### What to work on
All lines of the entries with "degrees" in them must be listed.

### Listed records
◆ ◆ ◆
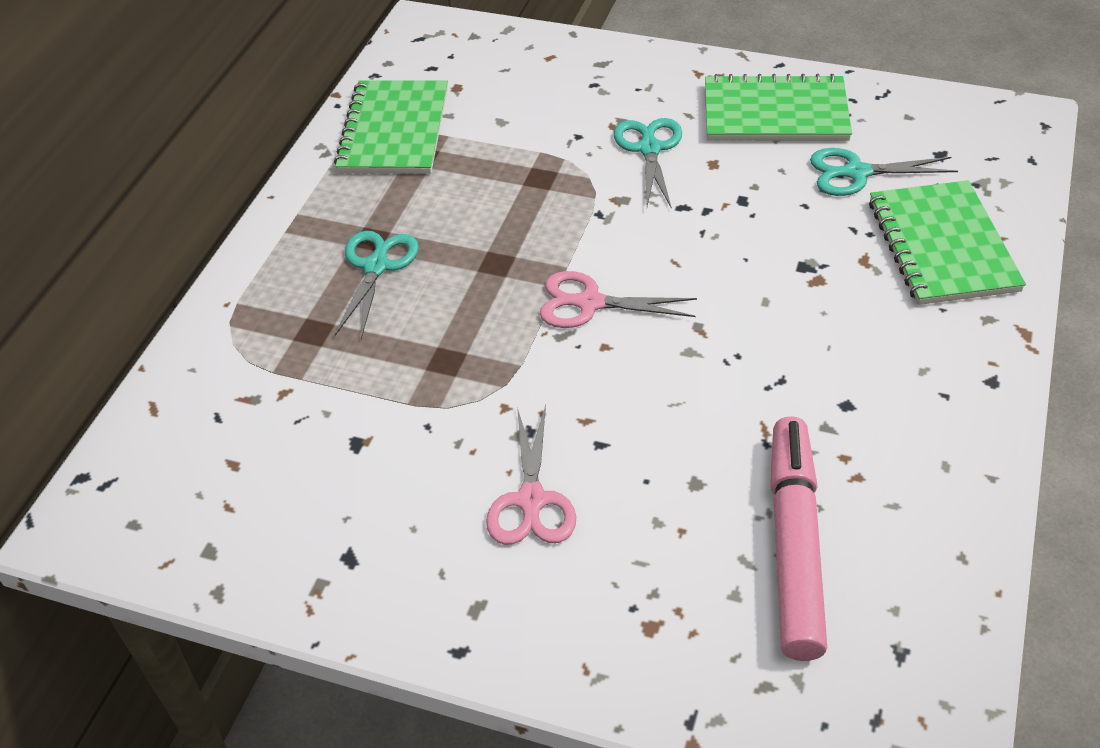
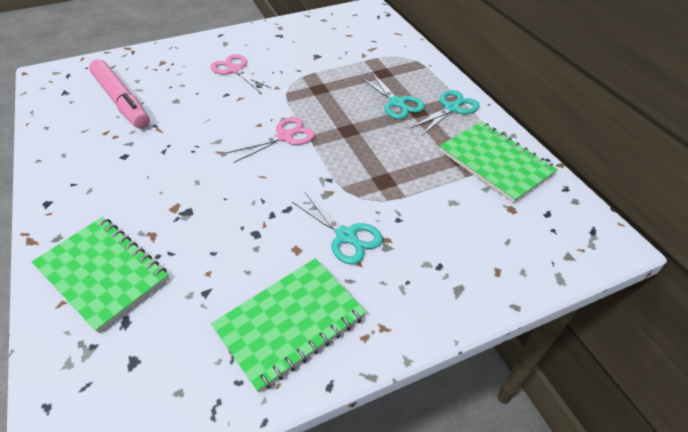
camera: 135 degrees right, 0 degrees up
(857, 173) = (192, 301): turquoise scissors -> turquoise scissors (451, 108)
◆ ◆ ◆
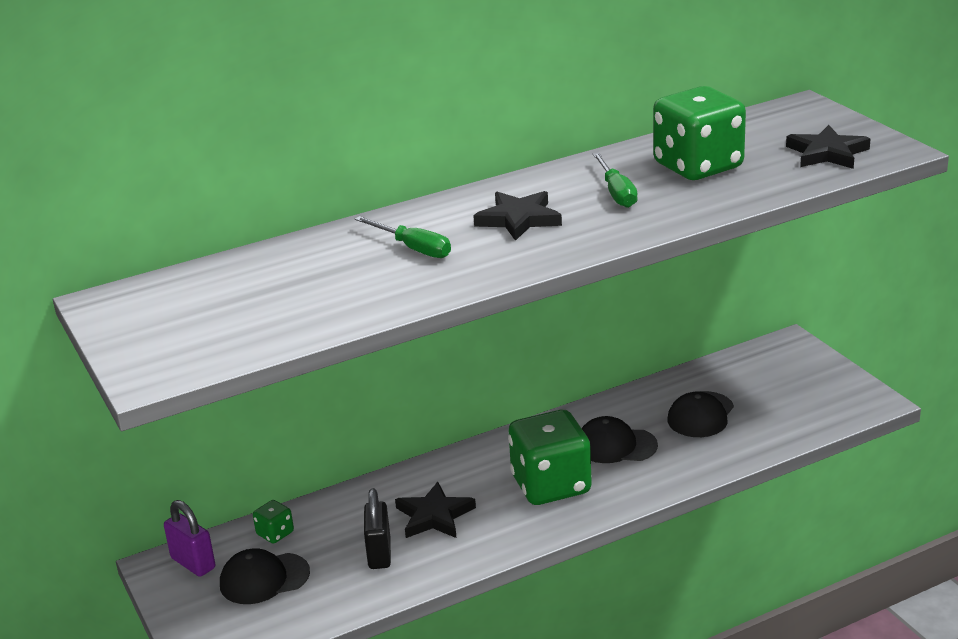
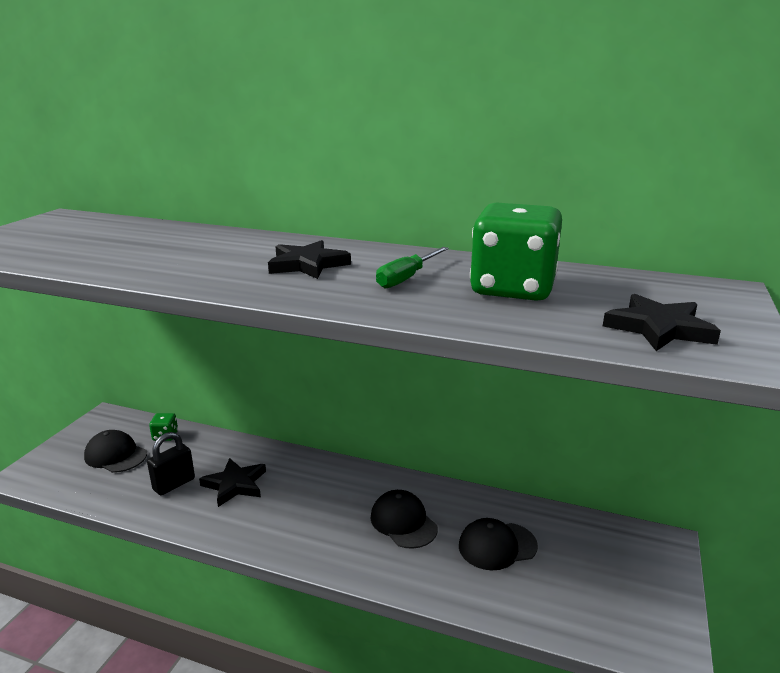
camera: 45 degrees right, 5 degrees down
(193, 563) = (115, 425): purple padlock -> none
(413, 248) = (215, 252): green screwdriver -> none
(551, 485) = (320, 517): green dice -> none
◆ ◆ ◆
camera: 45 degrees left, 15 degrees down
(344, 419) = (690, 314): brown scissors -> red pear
◆ ◆ ◆
### Answer
camera: 135 degrees right, 0 degrees up
camera: 45 degrees right, 5 degrees down
camera: 45 degrees left, 15 degrees down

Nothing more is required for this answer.